Where the string "black" shows up in a line of the records, copy that line.
[DATASET]
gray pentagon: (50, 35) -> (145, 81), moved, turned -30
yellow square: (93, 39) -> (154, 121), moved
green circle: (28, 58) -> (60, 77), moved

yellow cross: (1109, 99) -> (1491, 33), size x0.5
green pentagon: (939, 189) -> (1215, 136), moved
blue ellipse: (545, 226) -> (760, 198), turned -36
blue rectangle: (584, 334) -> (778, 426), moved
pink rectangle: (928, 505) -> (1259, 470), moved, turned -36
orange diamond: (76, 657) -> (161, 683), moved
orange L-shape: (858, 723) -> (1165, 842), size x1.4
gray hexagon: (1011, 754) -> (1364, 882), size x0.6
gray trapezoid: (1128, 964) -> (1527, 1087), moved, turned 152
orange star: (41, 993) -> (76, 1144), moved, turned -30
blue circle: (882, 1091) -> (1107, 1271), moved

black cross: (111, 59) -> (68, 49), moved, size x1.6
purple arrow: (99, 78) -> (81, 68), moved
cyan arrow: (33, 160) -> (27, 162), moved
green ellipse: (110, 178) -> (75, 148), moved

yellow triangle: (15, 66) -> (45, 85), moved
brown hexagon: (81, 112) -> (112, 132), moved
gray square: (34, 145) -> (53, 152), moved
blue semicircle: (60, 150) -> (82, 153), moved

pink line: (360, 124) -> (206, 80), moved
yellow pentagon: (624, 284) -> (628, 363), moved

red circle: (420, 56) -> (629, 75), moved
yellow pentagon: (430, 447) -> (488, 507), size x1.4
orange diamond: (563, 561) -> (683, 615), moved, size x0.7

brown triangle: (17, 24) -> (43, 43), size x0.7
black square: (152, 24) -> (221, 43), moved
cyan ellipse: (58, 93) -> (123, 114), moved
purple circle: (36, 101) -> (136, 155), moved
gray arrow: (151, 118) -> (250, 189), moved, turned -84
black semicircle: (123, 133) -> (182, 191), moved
[/DATASET]
WRITTEN ANSWER –
black cross: (111, 59) -> (68, 49), moved, size x1.6
black square: (152, 24) -> (221, 43), moved
black semicircle: (123, 133) -> (182, 191), moved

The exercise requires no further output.